§ AVAILABLE RECORDS
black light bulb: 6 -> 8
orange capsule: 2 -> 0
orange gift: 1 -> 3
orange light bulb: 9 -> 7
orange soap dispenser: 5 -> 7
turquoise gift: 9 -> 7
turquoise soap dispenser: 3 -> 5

§ INSTRUCTIONS FOR THE TASK
Scan the entries above and report the number of lines that contain the word "light", with no added text.

§ RESPONSE AREA
2